PROBLEM TO WORK ON: Please reproduce the lines from the one containing "purple arrow: (116, 63) -> (128, 49), moved" through the end of the data below exactly as they stand, and omit all pictures.

-- INPUT RECORDS follows --

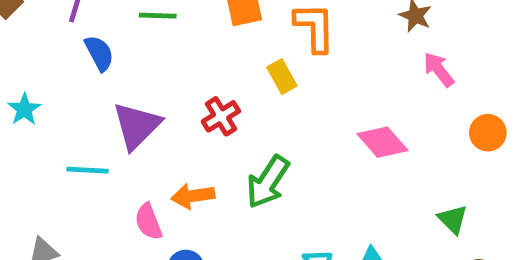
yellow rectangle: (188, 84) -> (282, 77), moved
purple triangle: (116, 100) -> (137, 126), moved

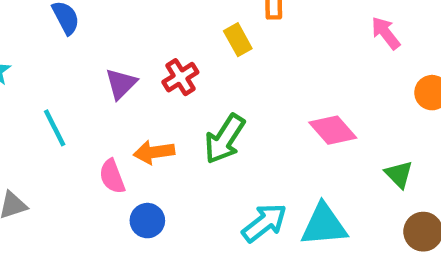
purple triangle: (137, 126) -> (121, 84), moved, size x0.7
pink diamond: (382, 142) -> (333, 130), moved
cyan line: (88, 170) -> (55, 128), turned 60

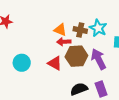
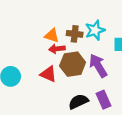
cyan star: (98, 28) -> (95, 30), turned 30

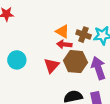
red triangle: (48, 74) -> (52, 66), turned 35

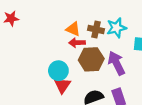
cyan circle: (17, 60) -> (58, 71), moved
red triangle: (52, 66) -> (62, 85), moved

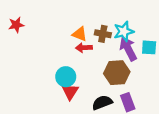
brown hexagon: (91, 59) -> (117, 73), moved
purple arrow: (116, 63) -> (128, 49), moved

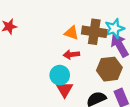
brown cross: (103, 34) -> (94, 32), size x1.5
red arrow: (84, 48) -> (71, 55), moved

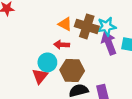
brown hexagon: (109, 69) -> (72, 70), moved
red triangle: (65, 89) -> (40, 76), moved

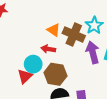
cyan star: (106, 26) -> (94, 25), moved, turned -30

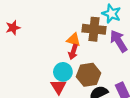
orange triangle: (54, 30) -> (74, 40), moved
red arrow: (48, 49) -> (73, 52), turned -64

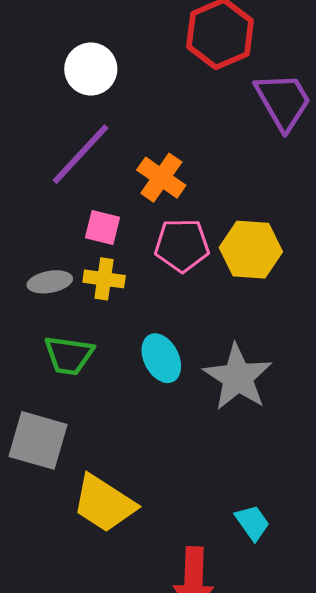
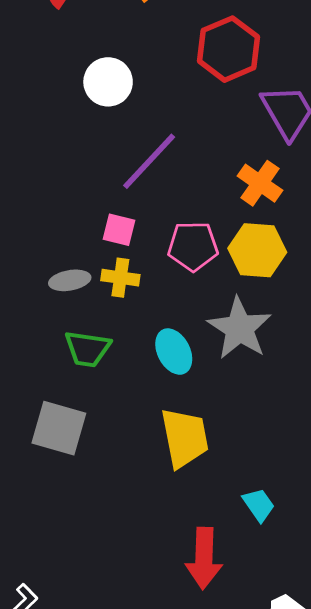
purple line: (81, 154) -> (149, 161), moved
orange cross: (161, 178) -> (260, 183), moved
gray star: (238, 377) -> (239, 328), moved
yellow trapezoid: (104, 504) -> (185, 438), moved, turned -134

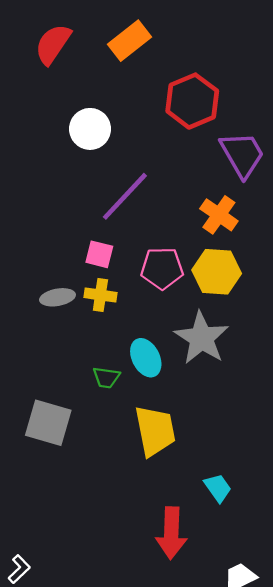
green trapezoid: (88, 349) -> (106, 377), moved, size x0.7

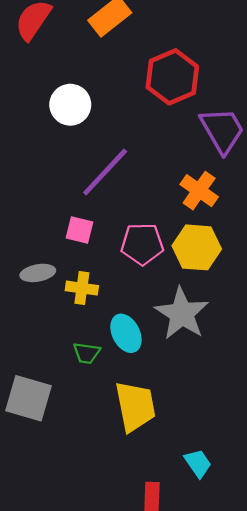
yellow cross: (100, 295) -> (82, 288), moved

-- INPUT RECORDS concluded --

SOLUTION TO THIS EXERCISE:
purple arrow: (116, 63) -> (128, 49), moved

brown cross: (103, 34) -> (94, 32), size x1.5
red arrow: (84, 48) -> (71, 55), moved

brown hexagon: (109, 69) -> (72, 70), moved
red triangle: (65, 89) -> (40, 76), moved

cyan star: (106, 26) -> (94, 25), moved, turned -30

orange triangle: (54, 30) -> (74, 40), moved
red arrow: (48, 49) -> (73, 52), turned -64

purple line: (81, 154) -> (149, 161), moved
orange cross: (161, 178) -> (260, 183), moved
gray star: (238, 377) -> (239, 328), moved
yellow trapezoid: (104, 504) -> (185, 438), moved, turned -134

green trapezoid: (88, 349) -> (106, 377), moved, size x0.7

yellow cross: (100, 295) -> (82, 288), moved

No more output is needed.